#### [Task]
The lines below, beginning at the one that contains "orange square: (588, 931)" and ending at the last, are to be retyped exactly.

#### [Provided entries]
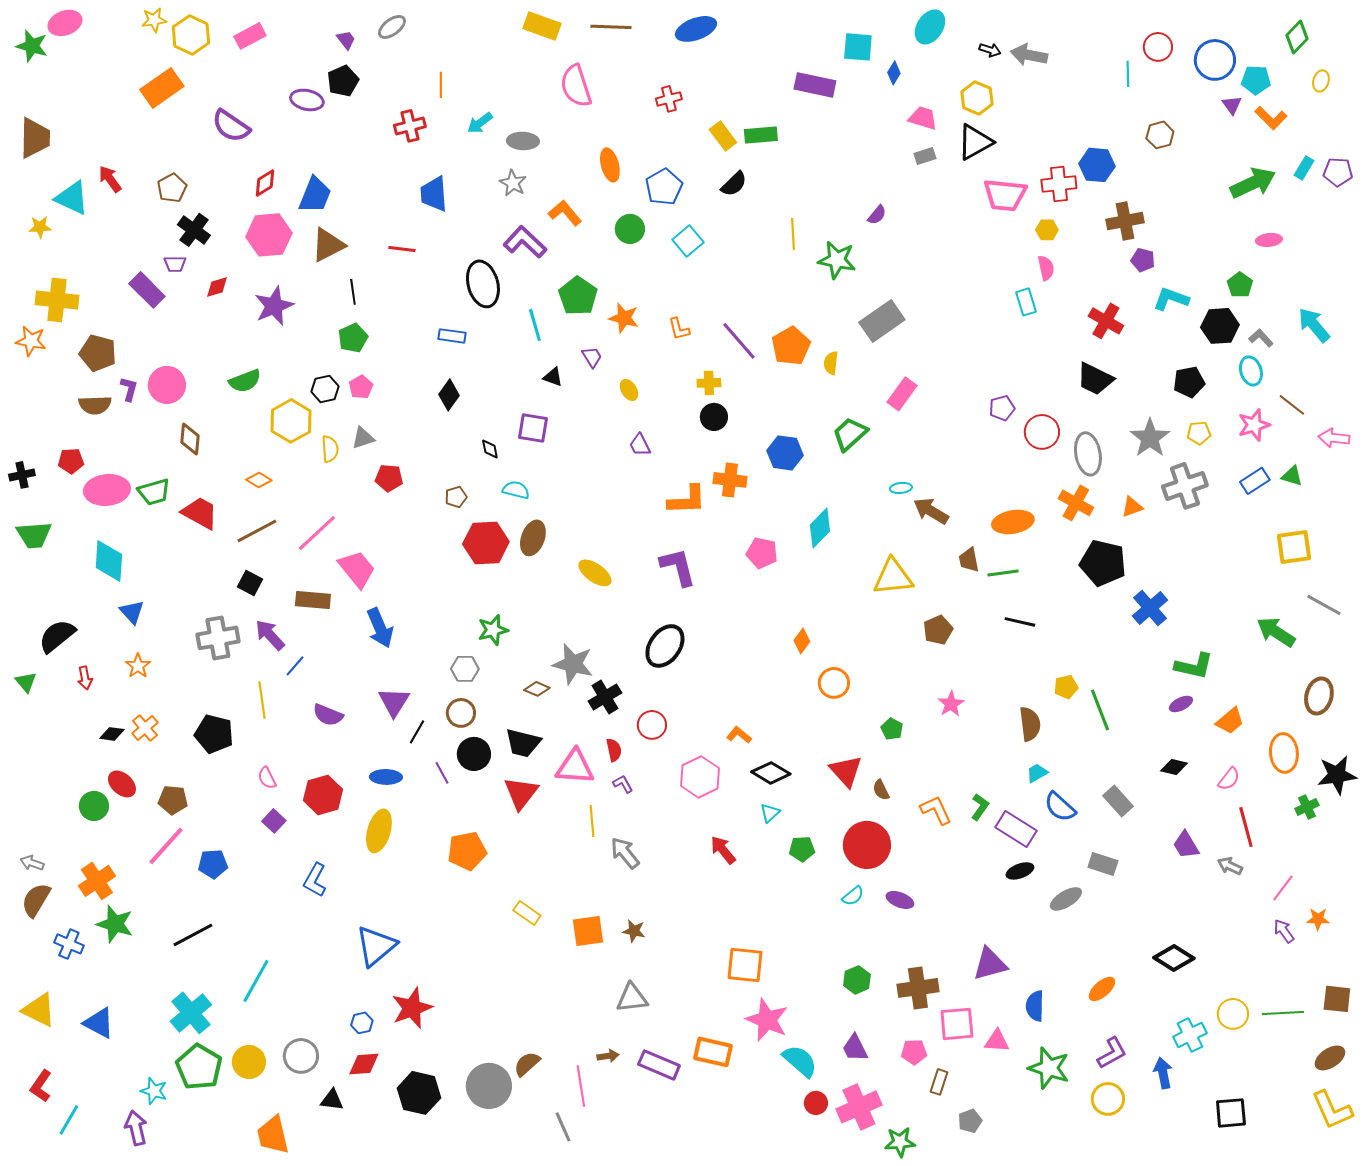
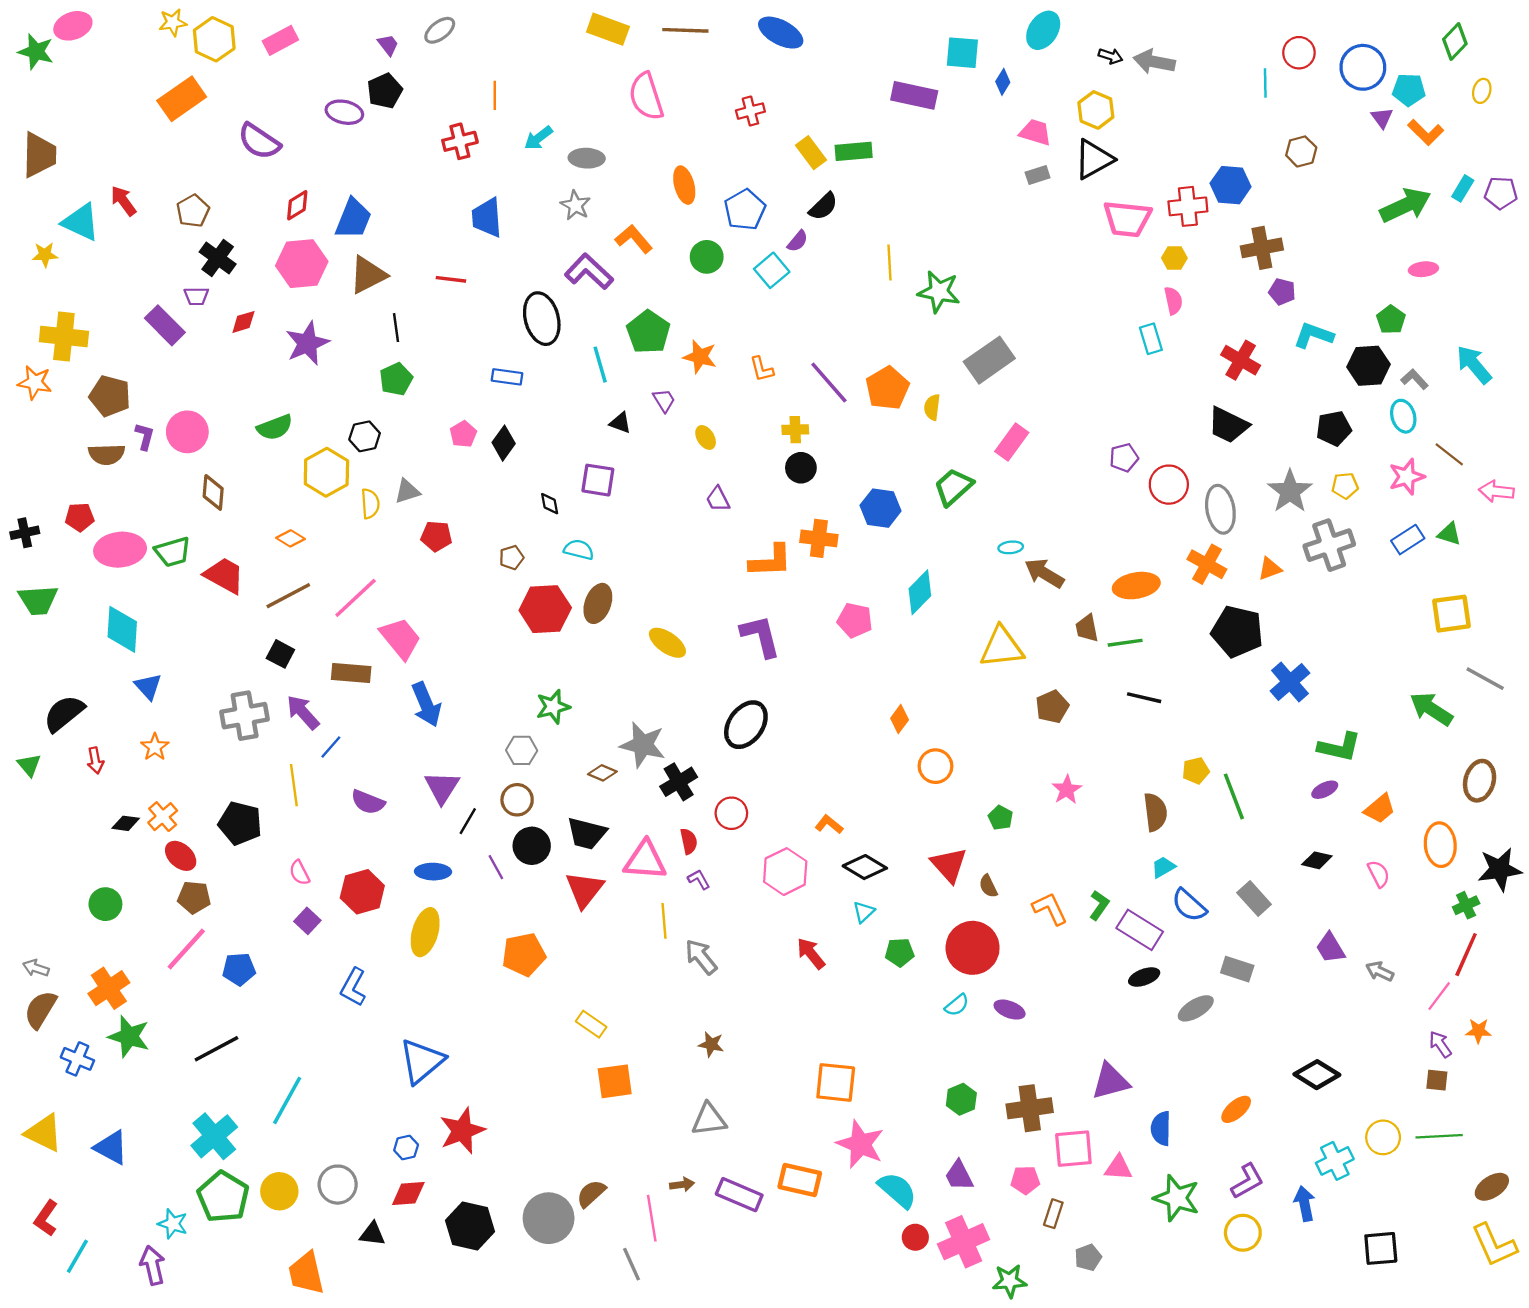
blue ellipse: (696, 29) -> (781, 33), turned 48
purple semicircle: (877, 215) -> (798, 241), moved
pink pentagon: (361, 387) -> (463, 434), moved
pink semicircle: (1229, 779) -> (1379, 874), turned -65
red ellipse: (122, 784) -> (181, 856), moved
red line: (1246, 827) -> (1466, 955), moved, turned 39
orange square: (588, 931) -> (615, 1081), moved
brown square: (1337, 999) -> (1437, 1080), moved, size x0.7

#### [Expected answer]
orange square: (588, 931) -> (615, 1081), moved
brown square: (1337, 999) -> (1437, 1080), moved, size x0.7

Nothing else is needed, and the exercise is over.